TO DO
Report every line of the entries that contains the word "truck".

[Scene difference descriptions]
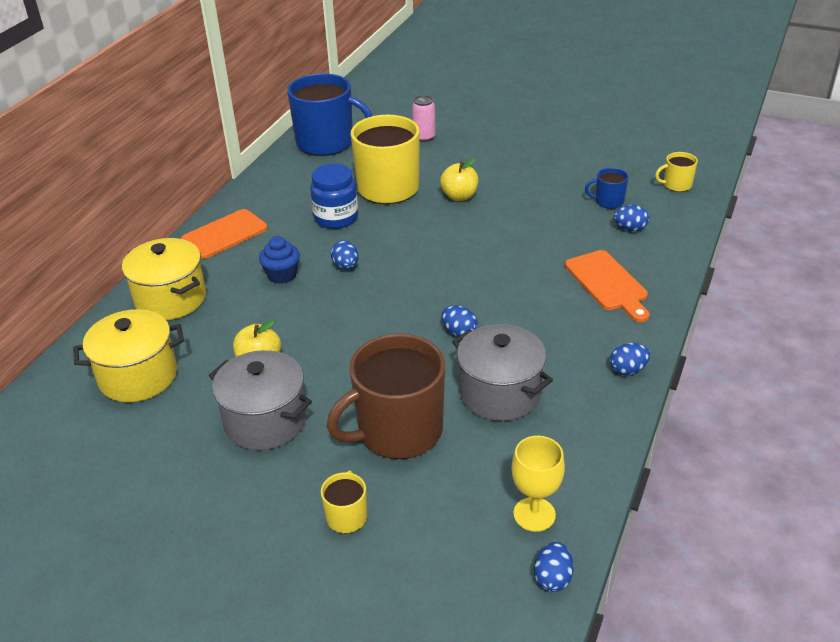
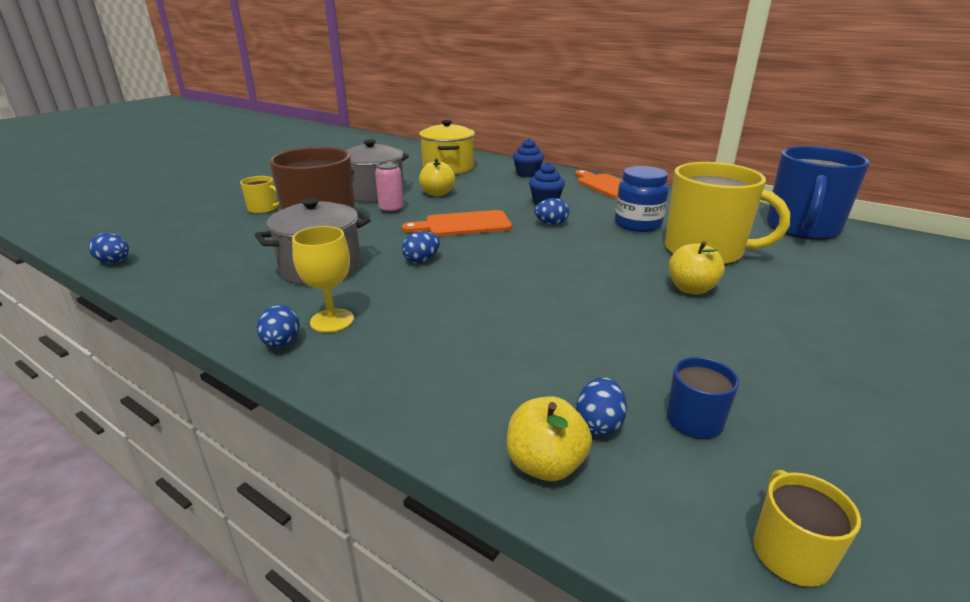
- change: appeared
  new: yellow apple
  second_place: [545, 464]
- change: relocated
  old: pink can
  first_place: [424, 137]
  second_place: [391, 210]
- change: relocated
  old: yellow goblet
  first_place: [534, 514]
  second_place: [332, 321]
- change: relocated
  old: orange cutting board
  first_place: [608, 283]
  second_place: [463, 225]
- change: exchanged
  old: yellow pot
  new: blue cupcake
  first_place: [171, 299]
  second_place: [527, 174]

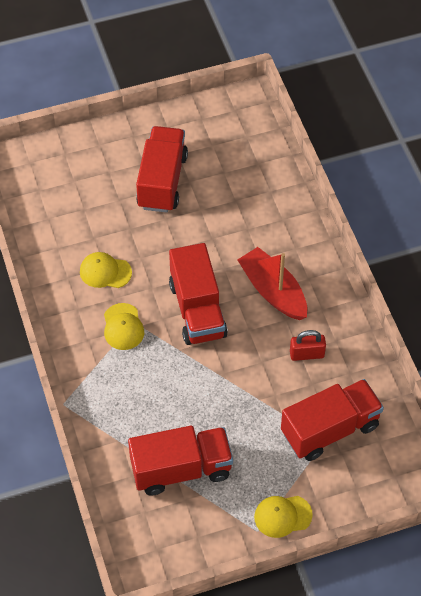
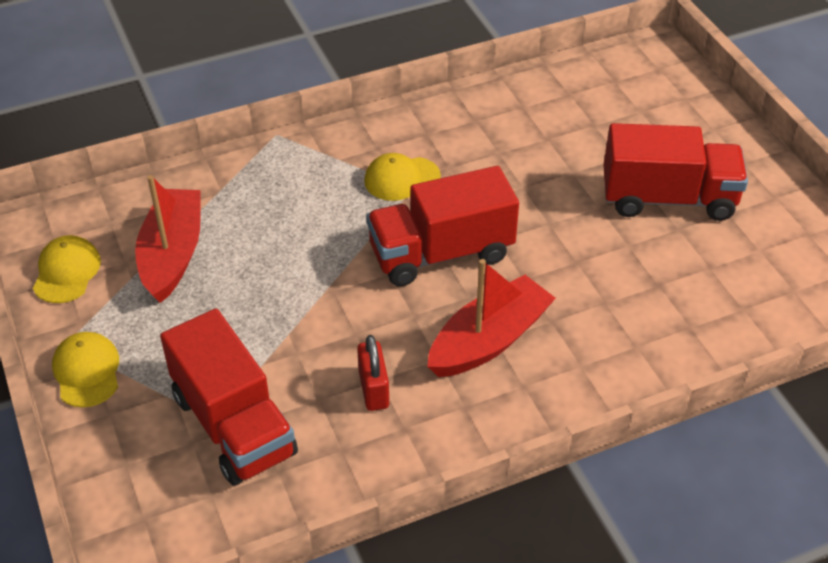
- change: relocated
  old: yellow cap
  first_place: [105, 272]
  second_place: [66, 272]
- change: exchanged
  old: red truck
  new: red boat
  first_place: [181, 469]
  second_place: [172, 254]

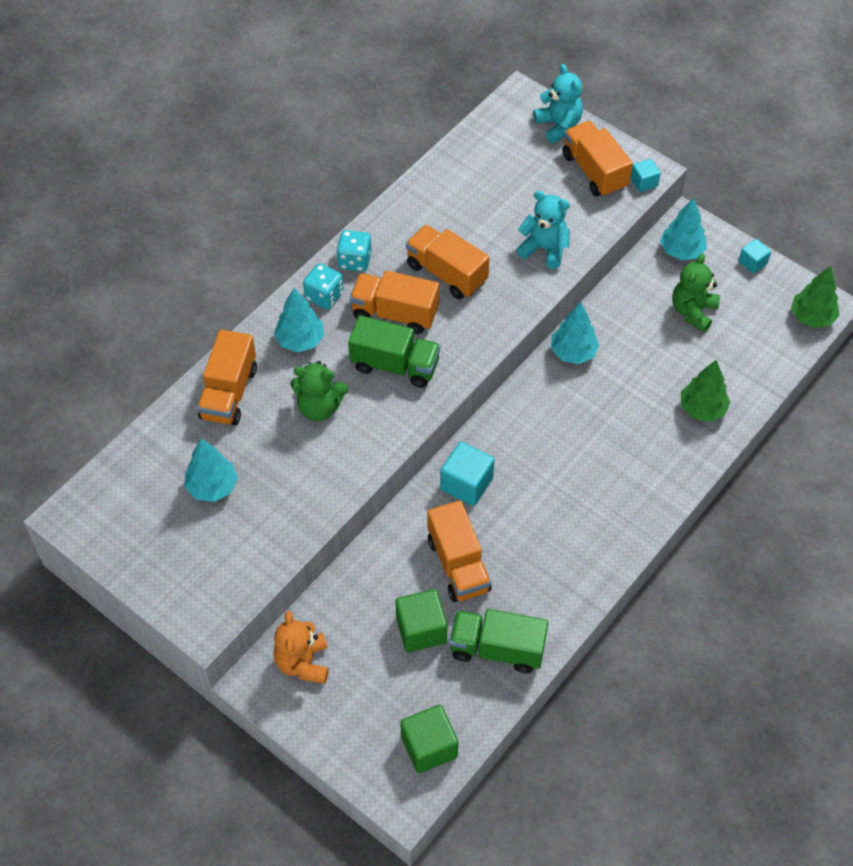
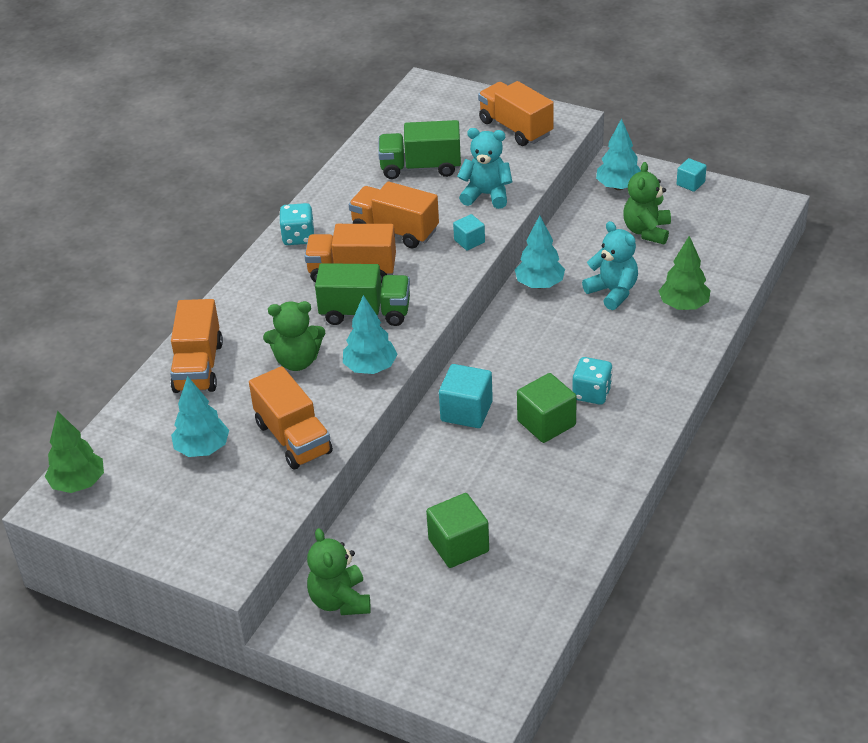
- change: relocated
  old: turquoise tree
  first_place: [300, 340]
  second_place: [370, 368]
- change: relocated
  old: turquoise dice
  first_place: [324, 296]
  second_place: [592, 393]
- change: relocated
  old: green cube
  first_place: [429, 747]
  second_place: [546, 423]
- change: relocated
  old: orange truck
  first_place: [458, 564]
  second_place: [293, 438]
- change: relocated
  old: green truck
  first_place: [497, 649]
  second_place: [420, 167]
- change: relocated
  old: turquoise teddy bear
  first_place: [558, 125]
  second_place: [613, 292]
- change: relocated
  old: turquoise cube
  first_place: [644, 182]
  second_place: [469, 241]
- change: relocated
  old: green tree
  first_place: [812, 317]
  second_place: [78, 483]
- change: colour
  old: orange teddy bear
  new: green teddy bear
  first_place: [303, 663]
  second_place: [340, 601]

OUTPUT OF THE EXERCISE
  old: red truck
  old: orange truck
  old: green truck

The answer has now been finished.